Version difference data:
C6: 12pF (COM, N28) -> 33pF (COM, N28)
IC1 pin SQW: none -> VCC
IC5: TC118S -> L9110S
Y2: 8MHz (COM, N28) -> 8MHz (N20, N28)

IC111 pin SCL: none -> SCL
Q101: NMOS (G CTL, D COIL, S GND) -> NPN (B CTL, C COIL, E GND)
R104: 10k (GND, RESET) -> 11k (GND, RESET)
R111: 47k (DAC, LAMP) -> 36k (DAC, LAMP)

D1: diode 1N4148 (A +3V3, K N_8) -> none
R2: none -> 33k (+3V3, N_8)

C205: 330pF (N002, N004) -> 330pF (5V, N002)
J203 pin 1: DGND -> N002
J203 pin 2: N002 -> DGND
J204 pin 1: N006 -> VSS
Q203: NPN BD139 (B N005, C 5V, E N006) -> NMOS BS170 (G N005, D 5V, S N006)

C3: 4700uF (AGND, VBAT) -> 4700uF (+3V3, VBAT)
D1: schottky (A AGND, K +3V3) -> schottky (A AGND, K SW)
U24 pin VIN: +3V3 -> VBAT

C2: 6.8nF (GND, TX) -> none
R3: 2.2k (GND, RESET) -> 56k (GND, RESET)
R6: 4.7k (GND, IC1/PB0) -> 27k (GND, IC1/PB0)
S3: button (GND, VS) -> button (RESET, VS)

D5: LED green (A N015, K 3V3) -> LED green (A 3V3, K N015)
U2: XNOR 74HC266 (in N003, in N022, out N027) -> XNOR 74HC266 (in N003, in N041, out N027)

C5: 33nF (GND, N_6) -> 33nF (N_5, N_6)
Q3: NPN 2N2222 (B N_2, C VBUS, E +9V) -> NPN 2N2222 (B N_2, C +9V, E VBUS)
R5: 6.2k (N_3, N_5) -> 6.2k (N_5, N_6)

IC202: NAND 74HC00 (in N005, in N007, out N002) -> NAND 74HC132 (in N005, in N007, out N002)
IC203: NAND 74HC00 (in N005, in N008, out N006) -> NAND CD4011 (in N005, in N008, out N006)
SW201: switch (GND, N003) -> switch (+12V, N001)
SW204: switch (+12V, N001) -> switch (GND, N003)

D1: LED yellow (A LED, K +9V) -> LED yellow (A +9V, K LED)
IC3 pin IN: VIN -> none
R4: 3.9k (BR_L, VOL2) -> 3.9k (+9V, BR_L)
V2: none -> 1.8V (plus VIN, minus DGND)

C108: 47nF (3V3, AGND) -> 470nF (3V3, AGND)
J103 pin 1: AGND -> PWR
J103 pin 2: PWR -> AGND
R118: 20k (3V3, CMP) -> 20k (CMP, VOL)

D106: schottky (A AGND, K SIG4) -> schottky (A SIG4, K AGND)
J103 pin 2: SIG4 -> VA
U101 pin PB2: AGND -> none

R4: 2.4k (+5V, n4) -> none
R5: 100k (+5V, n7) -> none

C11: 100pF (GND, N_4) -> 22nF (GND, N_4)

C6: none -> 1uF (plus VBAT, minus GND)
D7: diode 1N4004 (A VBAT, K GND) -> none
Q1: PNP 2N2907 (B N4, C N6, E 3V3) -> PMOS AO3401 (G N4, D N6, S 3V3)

*TRY IT*
The answer must be an exact copy of the lines from the one containing "IC203: NAND 74HC00" through the last line of the records, both included.

*RESULT FOR THIS TASK*
IC203: NAND 74HC00 (in N005, in N008, out N006) -> NAND CD4011 (in N005, in N008, out N006)
SW201: switch (GND, N003) -> switch (+12V, N001)
SW204: switch (+12V, N001) -> switch (GND, N003)

D1: LED yellow (A LED, K +9V) -> LED yellow (A +9V, K LED)
IC3 pin IN: VIN -> none
R4: 3.9k (BR_L, VOL2) -> 3.9k (+9V, BR_L)
V2: none -> 1.8V (plus VIN, minus DGND)

C108: 47nF (3V3, AGND) -> 470nF (3V3, AGND)
J103 pin 1: AGND -> PWR
J103 pin 2: PWR -> AGND
R118: 20k (3V3, CMP) -> 20k (CMP, VOL)

D106: schottky (A AGND, K SIG4) -> schottky (A SIG4, K AGND)
J103 pin 2: SIG4 -> VA
U101 pin PB2: AGND -> none

R4: 2.4k (+5V, n4) -> none
R5: 100k (+5V, n7) -> none

C11: 100pF (GND, N_4) -> 22nF (GND, N_4)

C6: none -> 1uF (plus VBAT, minus GND)
D7: diode 1N4004 (A VBAT, K GND) -> none
Q1: PNP 2N2907 (B N4, C N6, E 3V3) -> PMOS AO3401 (G N4, D N6, S 3V3)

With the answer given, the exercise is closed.